--- START ---

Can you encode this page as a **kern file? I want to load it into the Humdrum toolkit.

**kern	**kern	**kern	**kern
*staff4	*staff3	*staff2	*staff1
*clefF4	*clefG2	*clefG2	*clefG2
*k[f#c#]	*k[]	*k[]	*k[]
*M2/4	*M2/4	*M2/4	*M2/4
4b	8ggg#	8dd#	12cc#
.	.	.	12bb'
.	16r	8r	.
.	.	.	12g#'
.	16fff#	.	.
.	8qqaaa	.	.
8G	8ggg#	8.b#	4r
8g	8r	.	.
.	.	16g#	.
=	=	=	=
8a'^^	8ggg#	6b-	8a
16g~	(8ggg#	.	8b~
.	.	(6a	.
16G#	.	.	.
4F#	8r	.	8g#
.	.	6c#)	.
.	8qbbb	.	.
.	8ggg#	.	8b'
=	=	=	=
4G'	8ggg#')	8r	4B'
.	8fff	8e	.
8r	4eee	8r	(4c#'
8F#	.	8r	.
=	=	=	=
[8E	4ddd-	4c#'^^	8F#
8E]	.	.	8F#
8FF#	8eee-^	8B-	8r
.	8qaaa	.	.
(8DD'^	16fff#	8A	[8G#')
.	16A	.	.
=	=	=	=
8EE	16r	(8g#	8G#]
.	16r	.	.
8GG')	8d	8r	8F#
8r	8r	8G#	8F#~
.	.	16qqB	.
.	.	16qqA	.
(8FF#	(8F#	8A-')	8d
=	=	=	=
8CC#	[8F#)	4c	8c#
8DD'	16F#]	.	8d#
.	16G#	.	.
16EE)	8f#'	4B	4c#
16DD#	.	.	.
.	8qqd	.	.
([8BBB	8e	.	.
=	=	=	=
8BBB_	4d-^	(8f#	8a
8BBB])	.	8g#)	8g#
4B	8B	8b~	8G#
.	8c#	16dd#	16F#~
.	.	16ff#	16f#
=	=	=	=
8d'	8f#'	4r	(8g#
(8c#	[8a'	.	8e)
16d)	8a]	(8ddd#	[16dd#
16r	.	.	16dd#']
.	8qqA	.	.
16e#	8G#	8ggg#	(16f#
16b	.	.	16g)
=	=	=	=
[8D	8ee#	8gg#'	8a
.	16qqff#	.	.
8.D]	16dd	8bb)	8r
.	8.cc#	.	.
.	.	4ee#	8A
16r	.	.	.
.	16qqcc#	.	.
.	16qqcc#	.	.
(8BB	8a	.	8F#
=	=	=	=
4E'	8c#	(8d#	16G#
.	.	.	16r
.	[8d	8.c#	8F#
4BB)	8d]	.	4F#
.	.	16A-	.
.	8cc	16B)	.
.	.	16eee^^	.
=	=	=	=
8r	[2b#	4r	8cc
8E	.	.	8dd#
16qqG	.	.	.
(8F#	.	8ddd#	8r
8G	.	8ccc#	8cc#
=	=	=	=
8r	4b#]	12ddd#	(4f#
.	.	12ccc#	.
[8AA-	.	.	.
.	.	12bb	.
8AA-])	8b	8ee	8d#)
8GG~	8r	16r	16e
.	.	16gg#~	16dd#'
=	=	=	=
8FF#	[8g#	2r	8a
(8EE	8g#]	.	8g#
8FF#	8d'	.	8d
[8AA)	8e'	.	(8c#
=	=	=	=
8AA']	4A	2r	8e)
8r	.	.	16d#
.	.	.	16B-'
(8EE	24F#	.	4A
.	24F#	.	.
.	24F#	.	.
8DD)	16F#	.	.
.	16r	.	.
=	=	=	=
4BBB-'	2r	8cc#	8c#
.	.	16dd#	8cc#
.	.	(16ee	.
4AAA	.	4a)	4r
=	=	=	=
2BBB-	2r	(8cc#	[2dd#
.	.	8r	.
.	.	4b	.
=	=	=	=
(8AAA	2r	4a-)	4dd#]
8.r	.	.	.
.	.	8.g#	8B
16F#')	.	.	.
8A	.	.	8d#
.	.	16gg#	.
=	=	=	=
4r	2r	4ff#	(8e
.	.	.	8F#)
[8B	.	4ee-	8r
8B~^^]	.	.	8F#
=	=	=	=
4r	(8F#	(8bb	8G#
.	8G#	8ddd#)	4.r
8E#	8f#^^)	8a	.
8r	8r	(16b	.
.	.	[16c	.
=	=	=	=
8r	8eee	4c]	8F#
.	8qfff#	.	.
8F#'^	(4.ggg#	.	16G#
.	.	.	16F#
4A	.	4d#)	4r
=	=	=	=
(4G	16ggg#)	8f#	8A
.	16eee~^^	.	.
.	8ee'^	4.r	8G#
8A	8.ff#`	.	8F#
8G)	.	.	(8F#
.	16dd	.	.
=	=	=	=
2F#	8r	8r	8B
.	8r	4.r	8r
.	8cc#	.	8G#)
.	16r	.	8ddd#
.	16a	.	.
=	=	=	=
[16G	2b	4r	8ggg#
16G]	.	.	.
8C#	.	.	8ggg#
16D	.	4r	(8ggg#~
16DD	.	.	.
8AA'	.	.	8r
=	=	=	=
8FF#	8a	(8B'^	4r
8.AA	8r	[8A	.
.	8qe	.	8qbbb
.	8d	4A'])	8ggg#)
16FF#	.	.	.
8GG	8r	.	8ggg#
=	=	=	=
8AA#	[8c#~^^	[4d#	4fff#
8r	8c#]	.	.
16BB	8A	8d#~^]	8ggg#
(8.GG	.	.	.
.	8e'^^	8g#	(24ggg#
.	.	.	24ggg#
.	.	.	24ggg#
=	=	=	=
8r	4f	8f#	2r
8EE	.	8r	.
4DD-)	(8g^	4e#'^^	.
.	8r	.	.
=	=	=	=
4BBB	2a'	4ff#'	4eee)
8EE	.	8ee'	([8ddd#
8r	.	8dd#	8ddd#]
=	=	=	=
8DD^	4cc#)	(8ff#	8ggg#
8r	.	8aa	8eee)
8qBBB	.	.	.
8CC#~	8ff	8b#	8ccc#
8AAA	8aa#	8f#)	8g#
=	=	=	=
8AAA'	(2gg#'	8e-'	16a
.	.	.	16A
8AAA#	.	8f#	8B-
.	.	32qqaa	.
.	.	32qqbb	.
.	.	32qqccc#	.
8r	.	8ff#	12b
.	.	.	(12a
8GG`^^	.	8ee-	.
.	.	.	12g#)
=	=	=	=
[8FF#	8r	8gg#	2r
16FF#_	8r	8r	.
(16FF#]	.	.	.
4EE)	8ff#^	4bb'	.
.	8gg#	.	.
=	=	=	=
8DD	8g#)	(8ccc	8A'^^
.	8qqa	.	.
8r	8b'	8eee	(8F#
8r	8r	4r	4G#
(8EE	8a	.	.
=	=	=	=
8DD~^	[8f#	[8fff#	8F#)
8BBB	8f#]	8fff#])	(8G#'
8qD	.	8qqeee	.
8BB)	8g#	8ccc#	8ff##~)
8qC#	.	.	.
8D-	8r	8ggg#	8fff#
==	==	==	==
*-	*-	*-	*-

--- END ---

• Work required: How many lines in the listing above contain the string "kern"? Case counts, and the reply should be the number alone.

• Task solution: 2